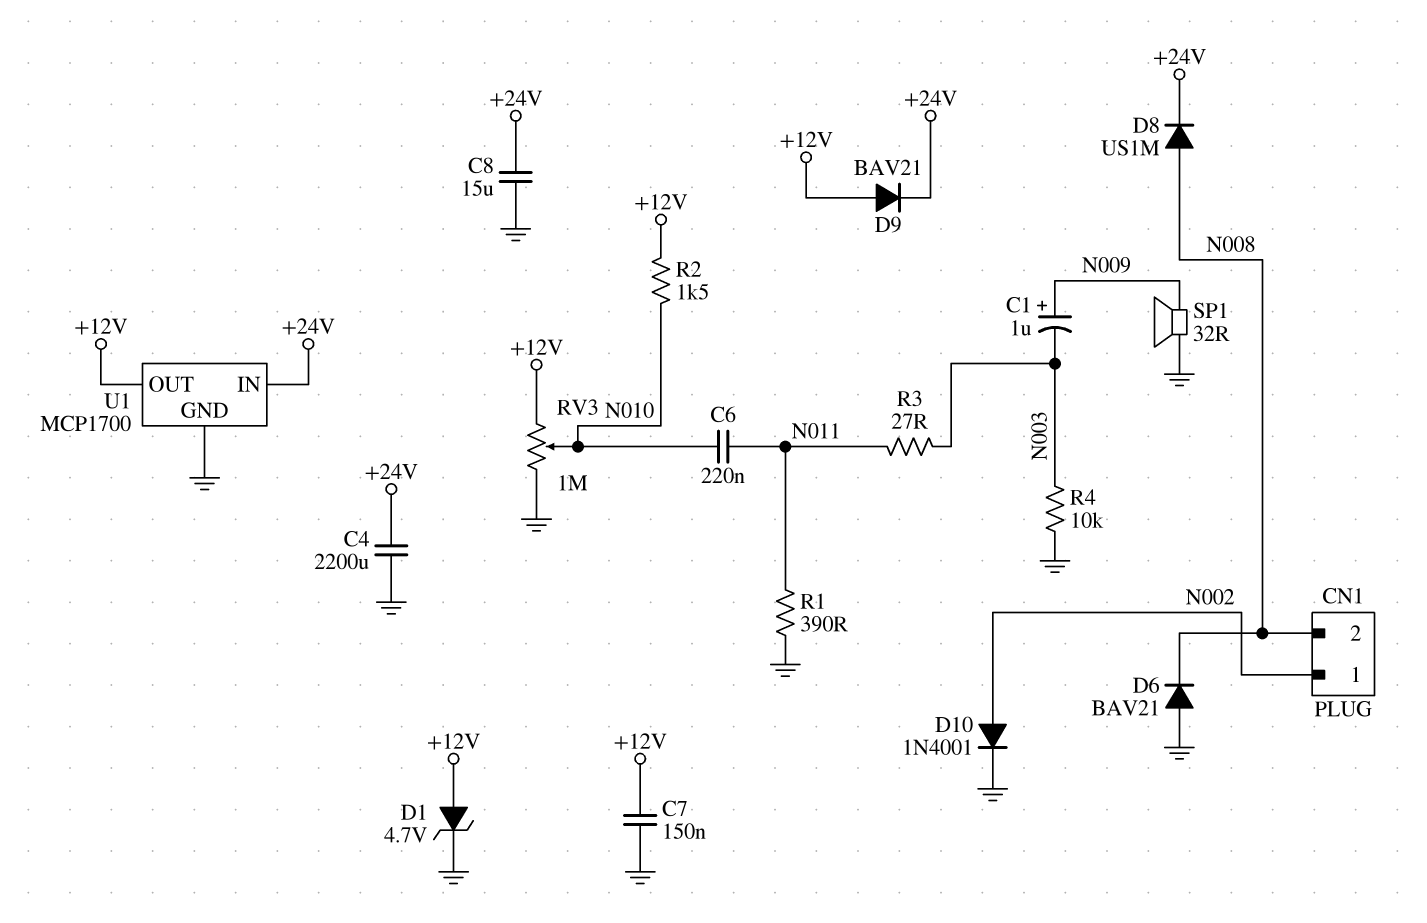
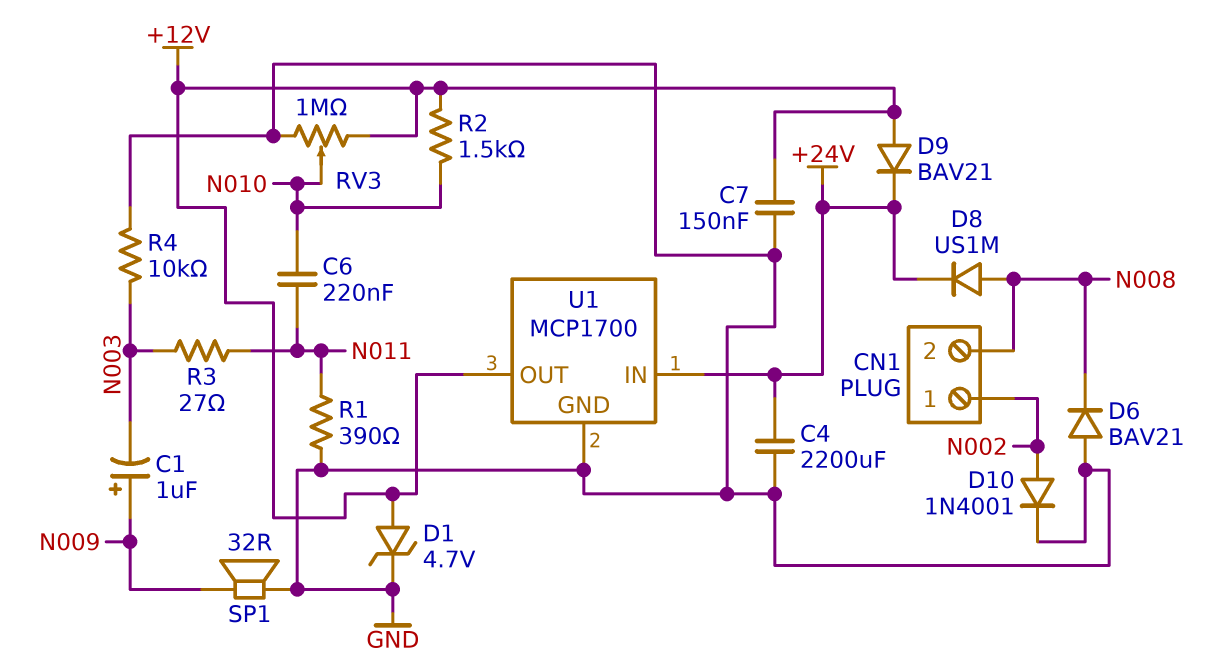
C8: 15uF (+24V, GND) -> none

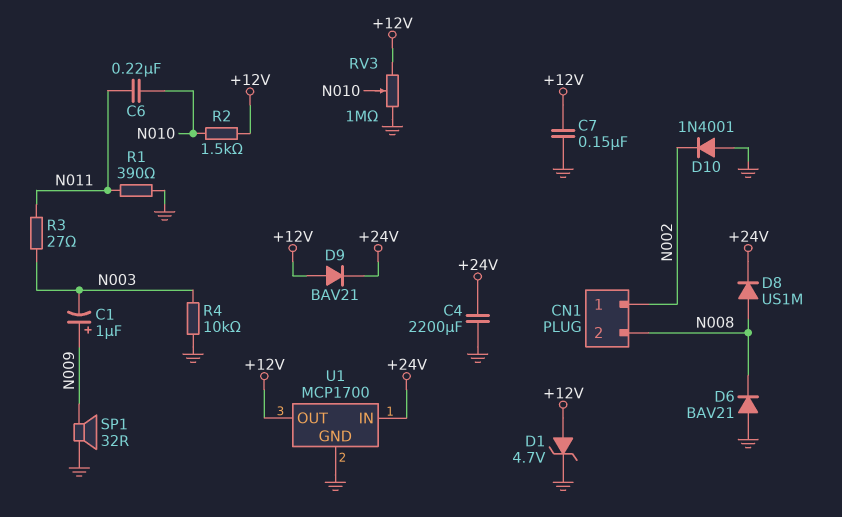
D10: diode 1N4001 (A N002, K GND) -> diode 1N4001 (A GND, K N002)

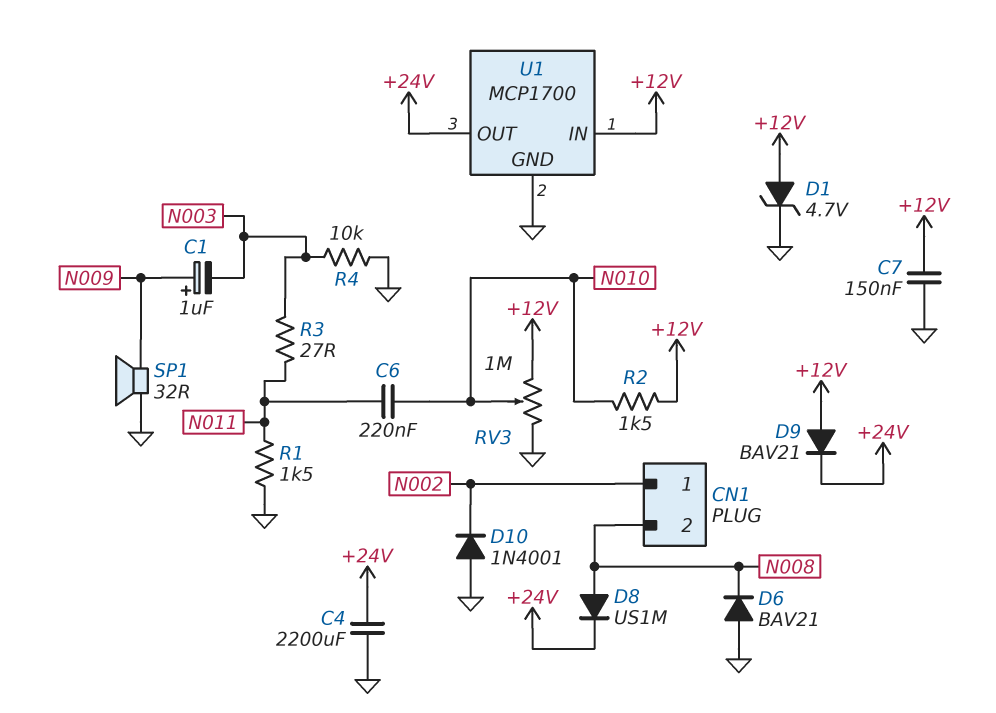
R1: 390 (GND, N011) -> 1.5k (GND, N011)
U1 pin IN: +24V -> +12V
U1 pin OUT: +12V -> +24V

-- What you will do --
Everything from the line with "D10: diode 1N4001" through the last line above should be reproduced exactly, both ends included; pictures must be omitted.

-- Solution for this problem --
D10: diode 1N4001 (A N002, K GND) -> diode 1N4001 (A GND, K N002)

R1: 390 (GND, N011) -> 1.5k (GND, N011)
U1 pin IN: +24V -> +12V
U1 pin OUT: +12V -> +24V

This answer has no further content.